> _TASK ITEM_:
After finding the line that contains "yellow round brick" in the material below, print that line and all subsequent lines exactly, up to and including the last.

> _PROVIDED ENTRIES_:
================================

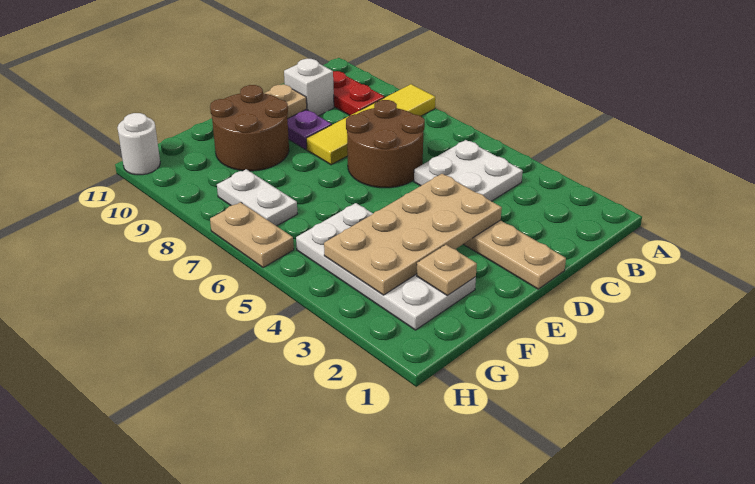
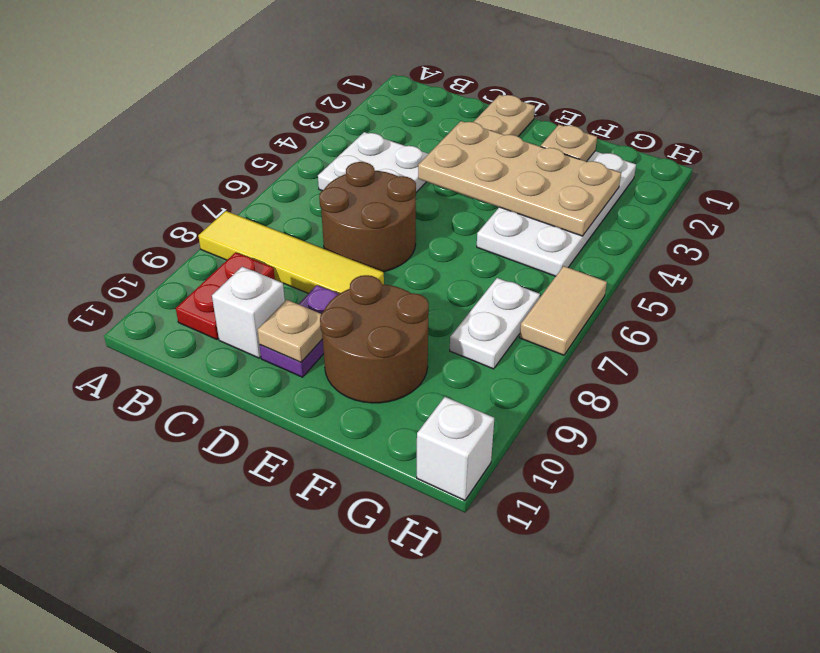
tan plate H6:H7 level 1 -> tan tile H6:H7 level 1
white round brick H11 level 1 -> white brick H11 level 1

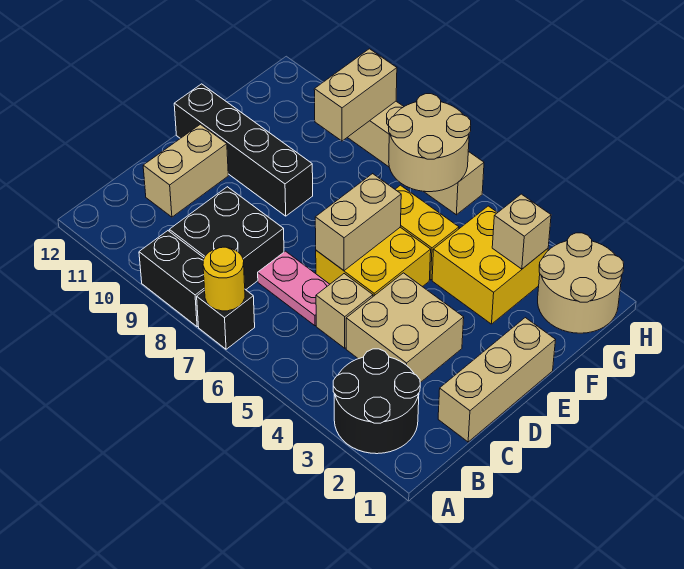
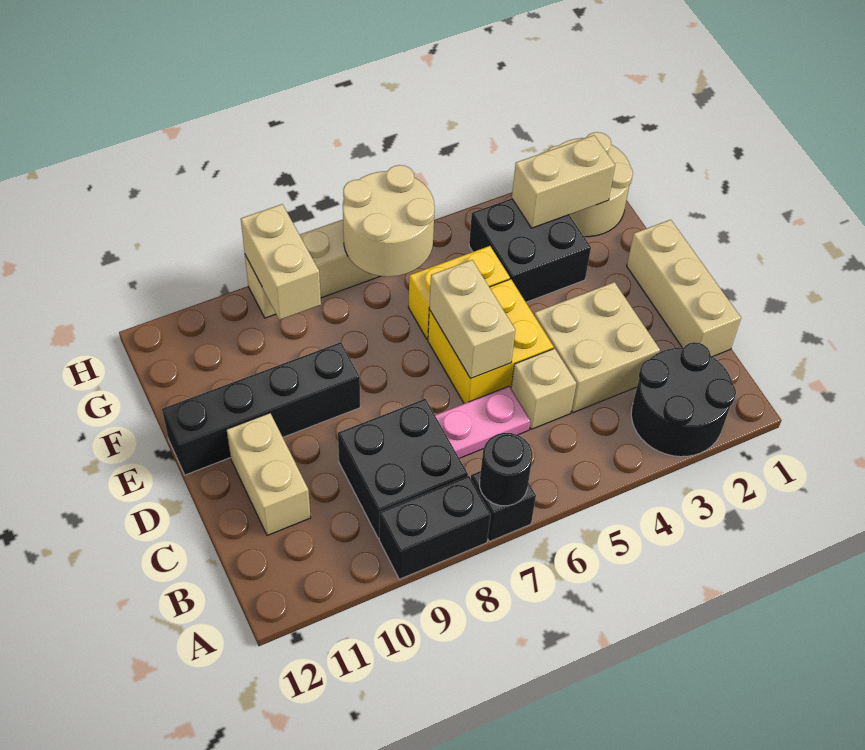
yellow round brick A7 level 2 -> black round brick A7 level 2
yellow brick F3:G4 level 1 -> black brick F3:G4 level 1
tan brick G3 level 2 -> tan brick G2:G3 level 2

================================

> _FINISHED EXERCISE_:
yellow round brick A7 level 2 -> black round brick A7 level 2
yellow brick F3:G4 level 1 -> black brick F3:G4 level 1
tan brick G3 level 2 -> tan brick G2:G3 level 2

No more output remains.